-- GIVEN DATA follows --

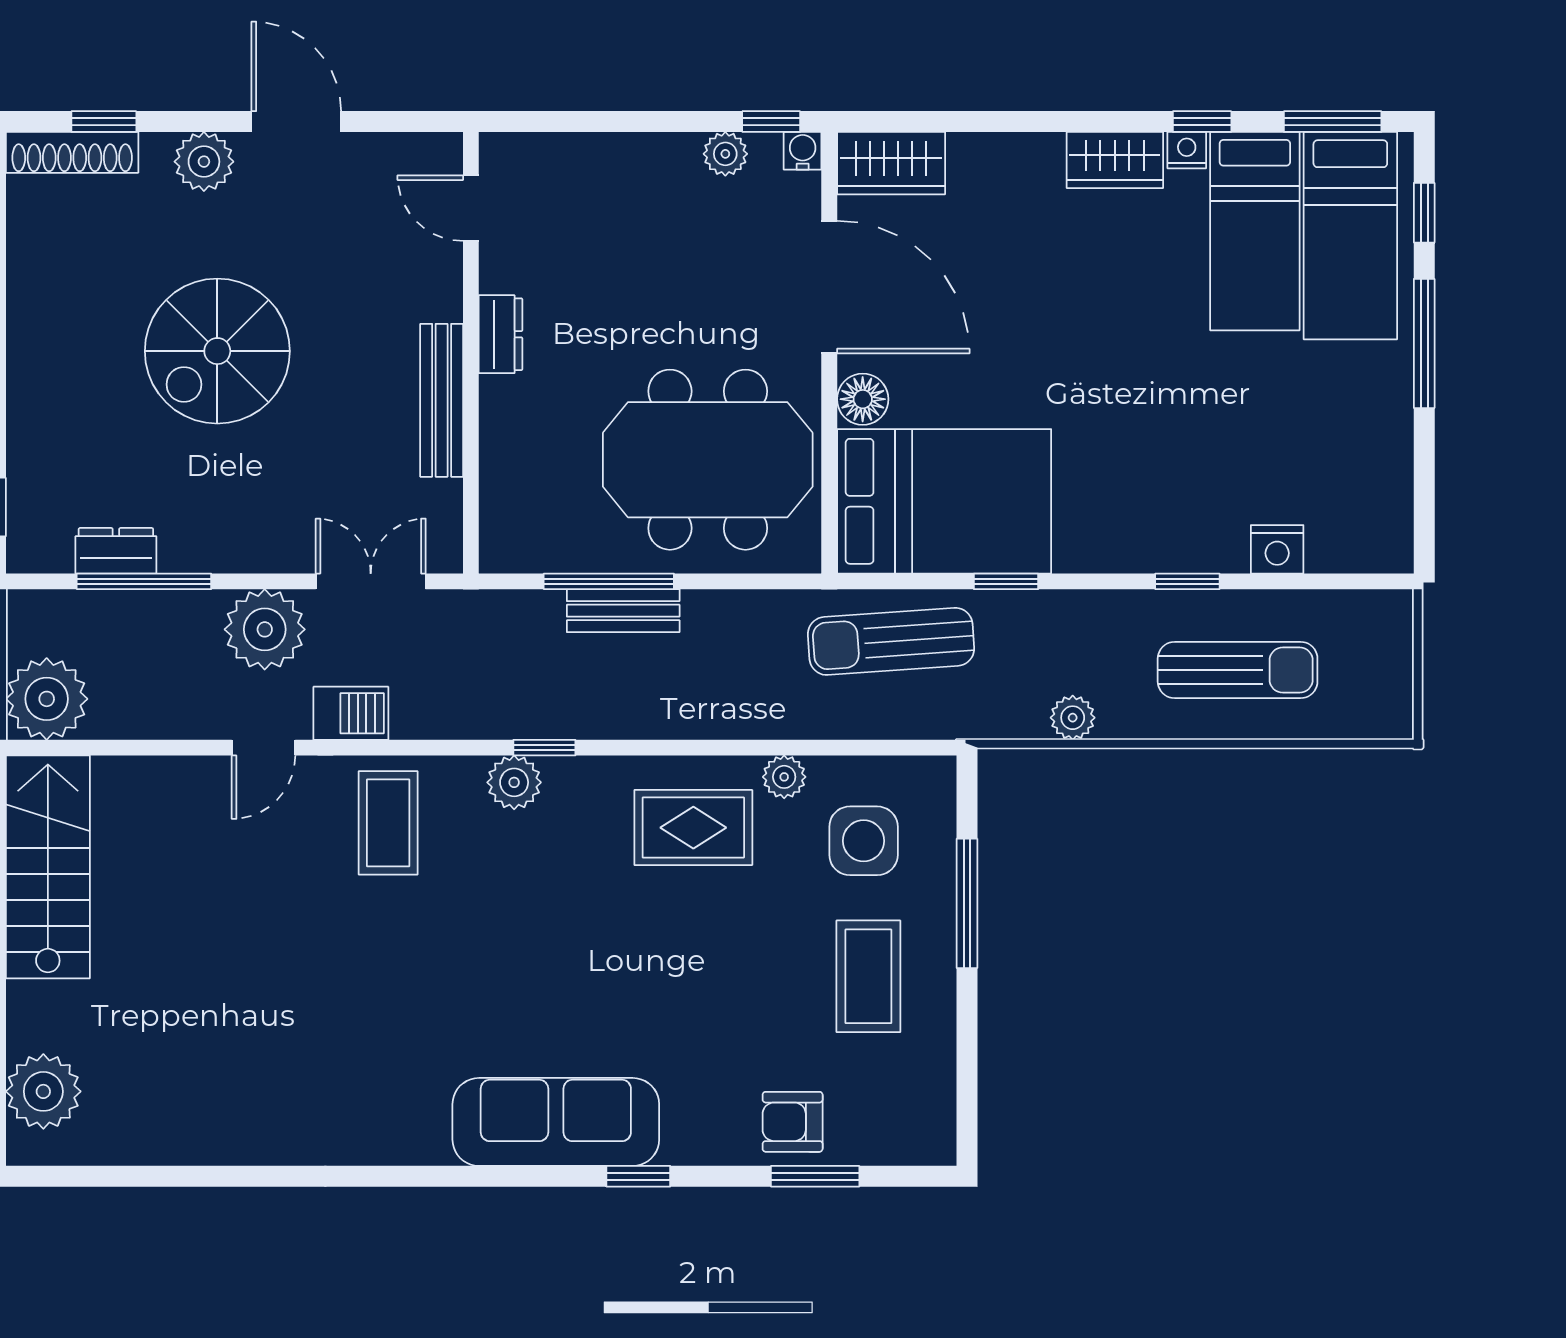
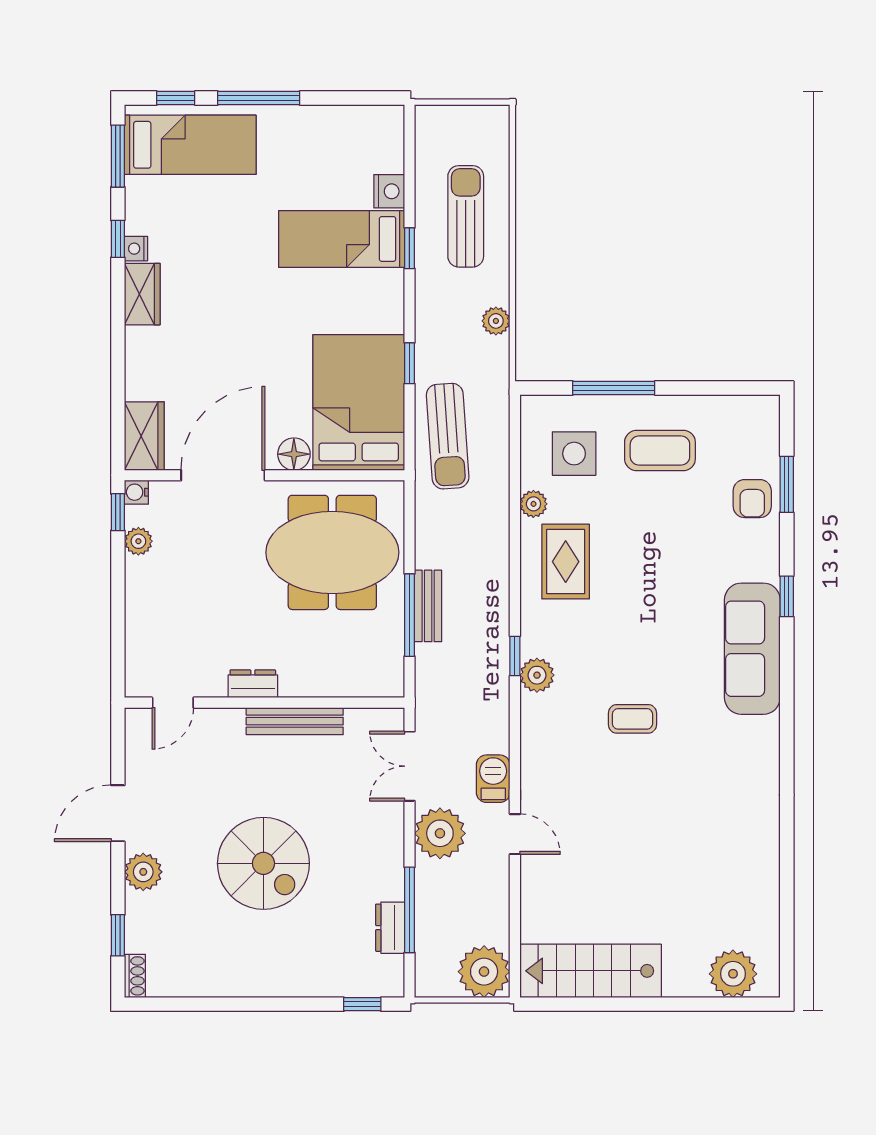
shoe rack: (72, 152) -> (135, 976), width x0.51, depth x0.81
bed: (1255, 231) -> (342, 239), moved, turned 180
meeting table: (708, 460) -> (332, 552), turned 90
coffee table: (388, 823) -> (632, 719), moved, width x0.73, depth x0.77

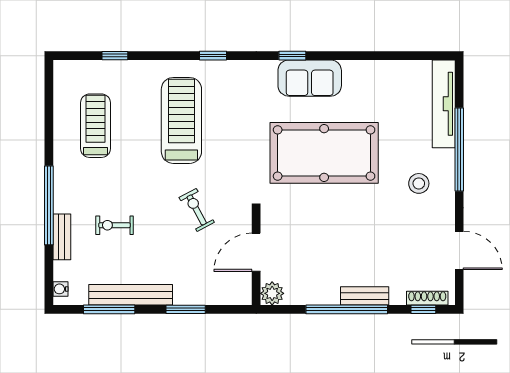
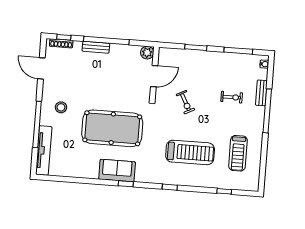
treadmill: (181, 120) -> (190, 152), turned -90
bench: (131, 295) -> (226, 58), removed

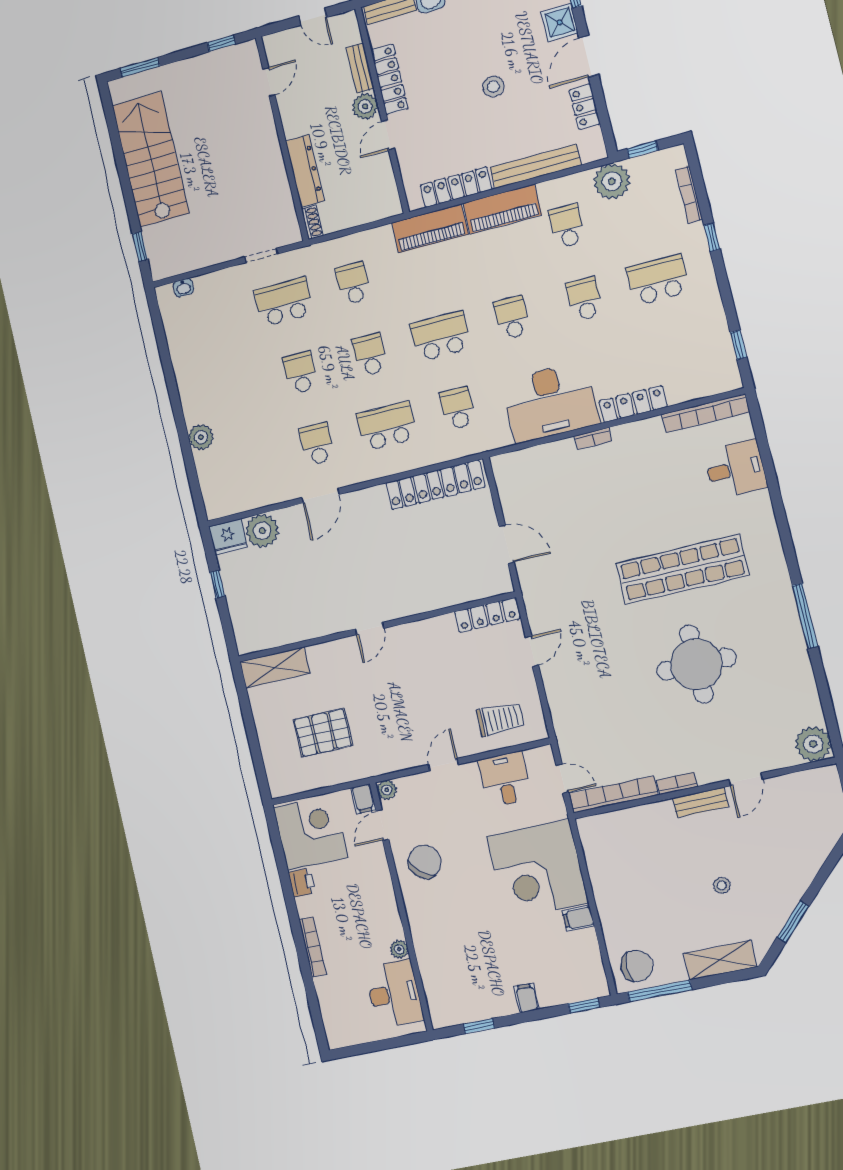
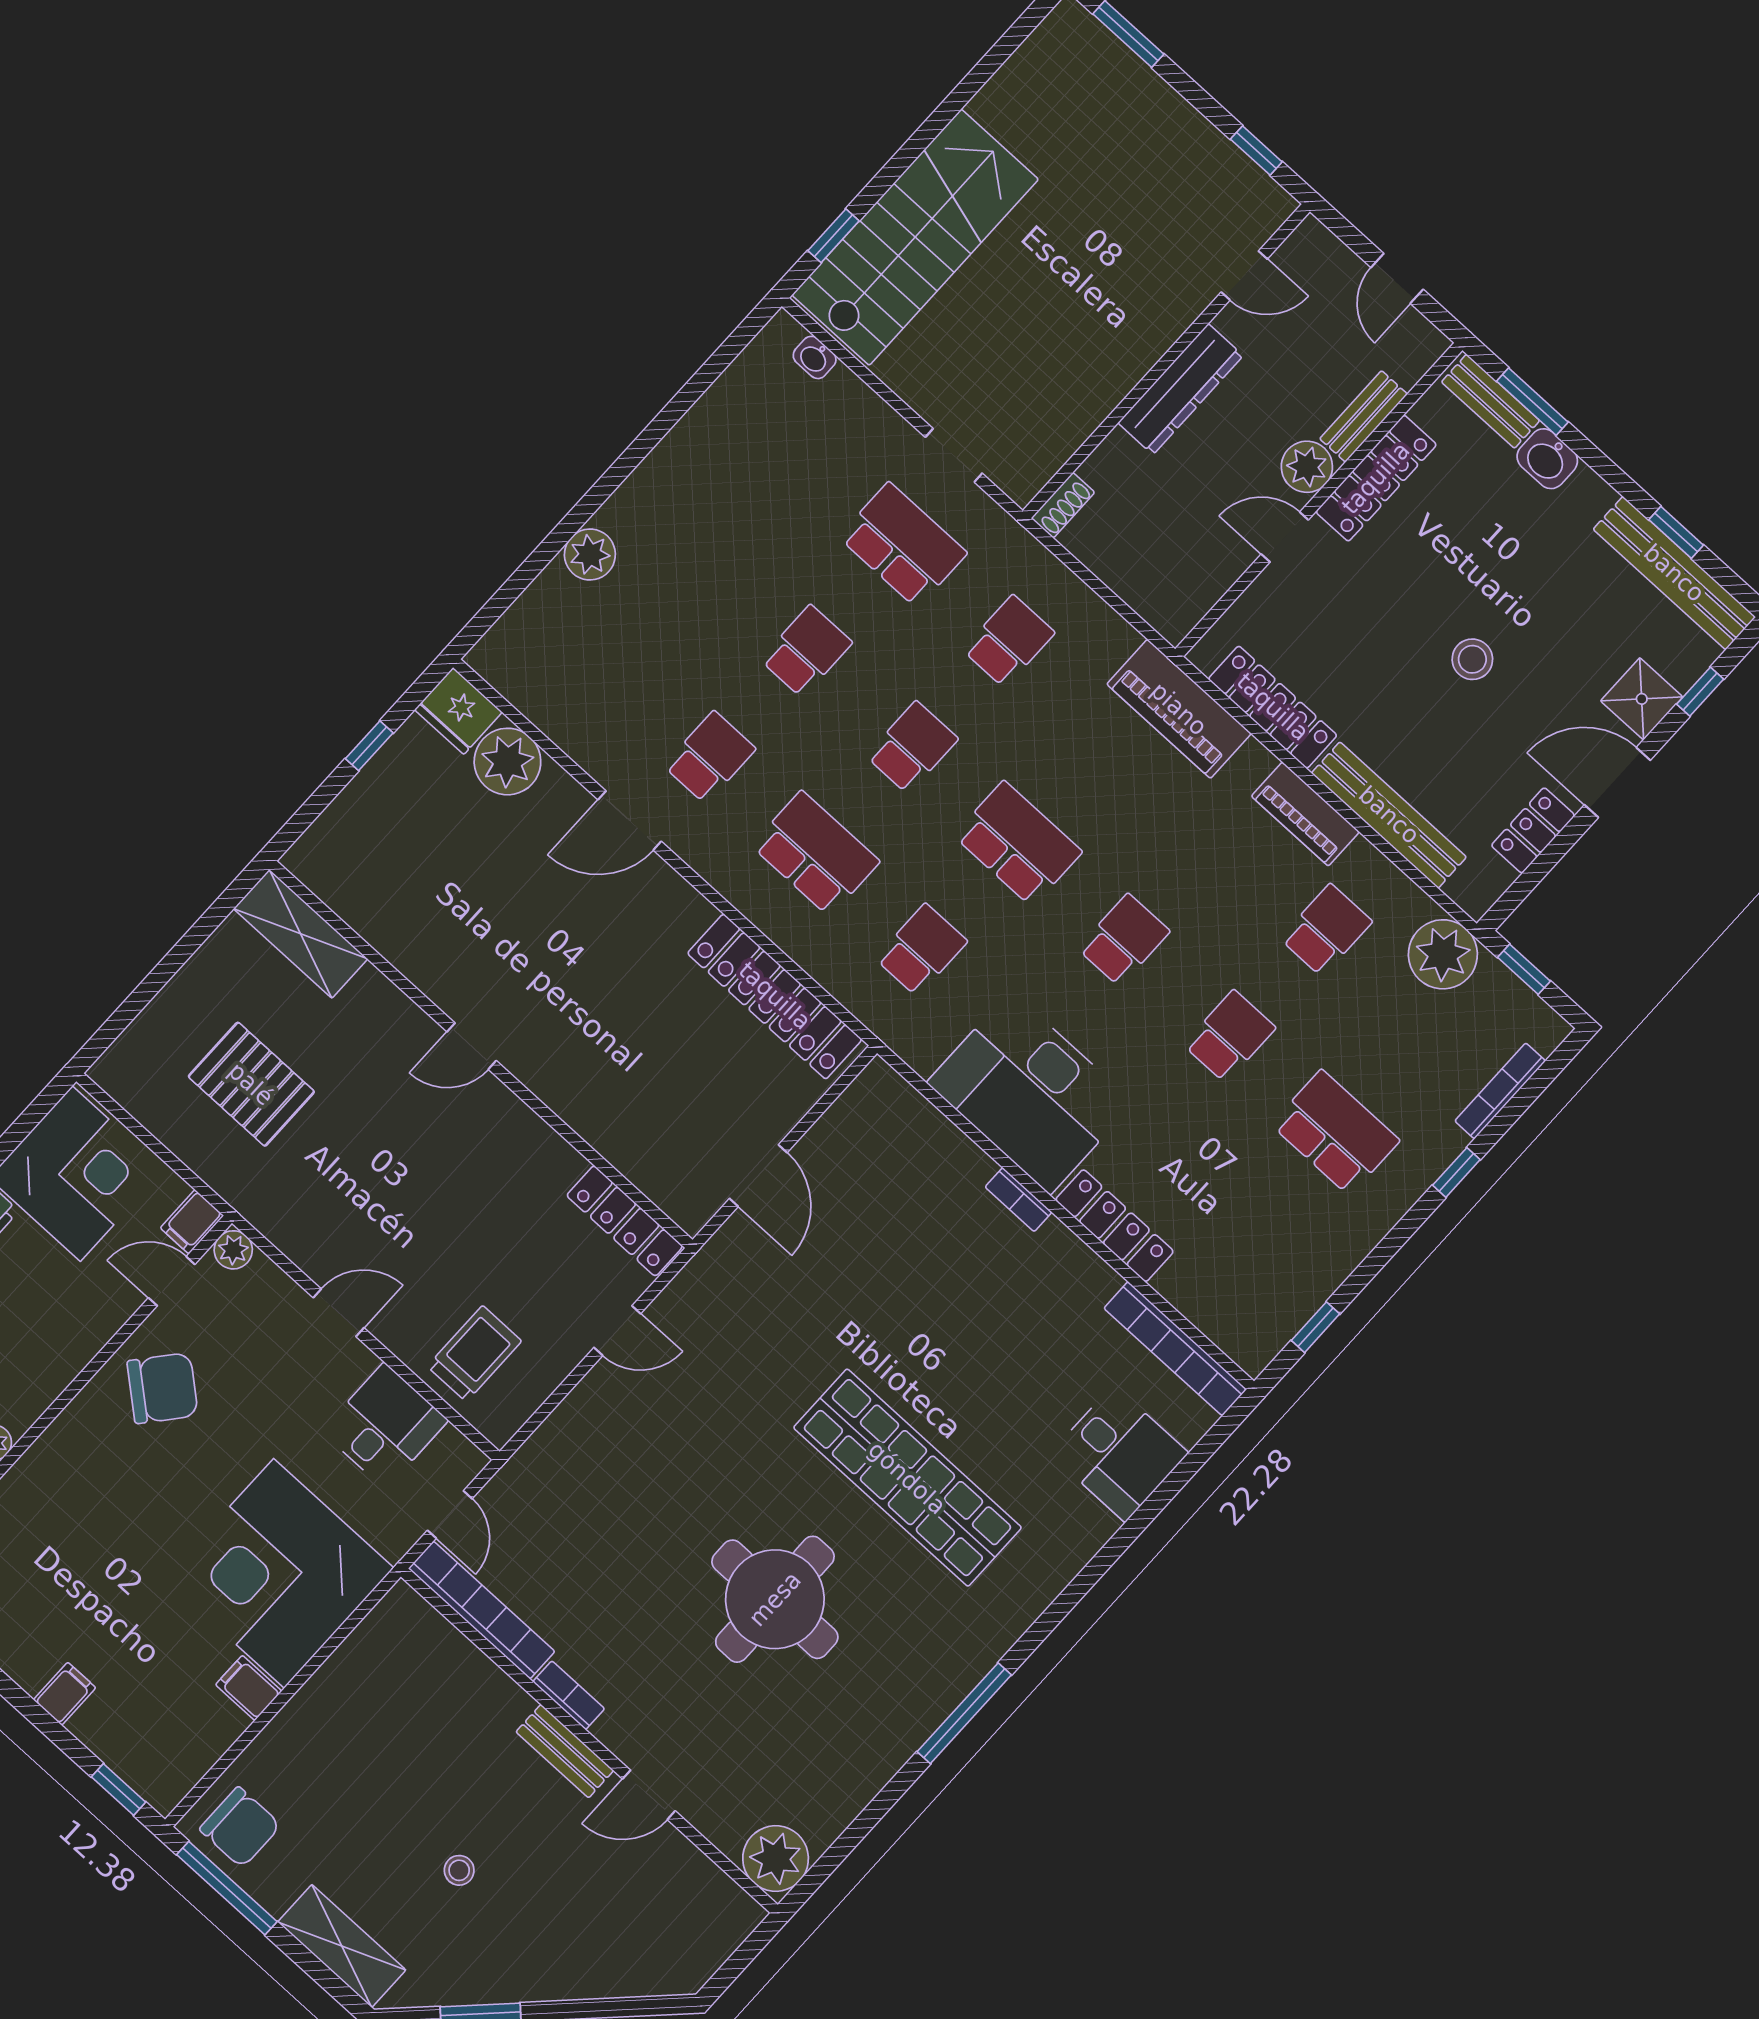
stairs: (151, 159) -> (915, 237), moved
dresser: (305, 171) -> (1180, 389), moved
piano: (502, 209) -> (1305, 814), width x0.73, depth x0.75
trolley: (500, 719) -> (474, 1354), turned -90

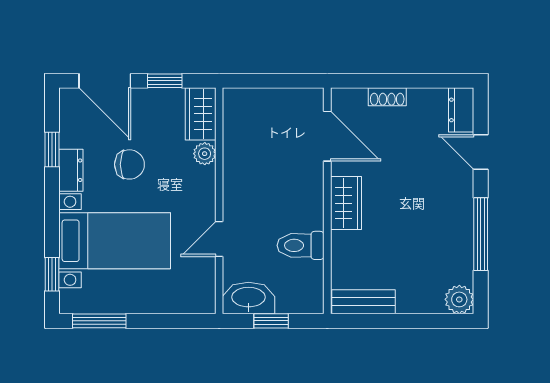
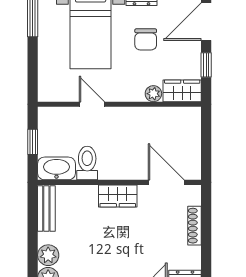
shoe rack: (387, 97) -> (195, 226), width x1.43
door: (327, 136) -> (166, 182), swing flipped
washbasin: (249, 298) -> (56, 168), moved, turned -90
plant: (428, 299) -> (48, 255), added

-- GIVEN DATA concluded --

## WHAT THE TASK REQUIRES:
Set down the entries word for word, omitting all pictures.

## RESPONSE:
shoe rack: (72, 152) -> (135, 976), width x0.51, depth x0.81
bed: (1255, 231) -> (342, 239), moved, turned 180
meeting table: (708, 460) -> (332, 552), turned 90
coffee table: (388, 823) -> (632, 719), moved, width x0.73, depth x0.77

treadmill: (181, 120) -> (190, 152), turned -90
bench: (131, 295) -> (226, 58), removed

stairs: (151, 159) -> (915, 237), moved
dresser: (305, 171) -> (1180, 389), moved
piano: (502, 209) -> (1305, 814), width x0.73, depth x0.75
trolley: (500, 719) -> (474, 1354), turned -90

shoe rack: (387, 97) -> (195, 226), width x1.43
door: (327, 136) -> (166, 182), swing flipped
washbasin: (249, 298) -> (56, 168), moved, turned -90
plant: (428, 299) -> (48, 255), added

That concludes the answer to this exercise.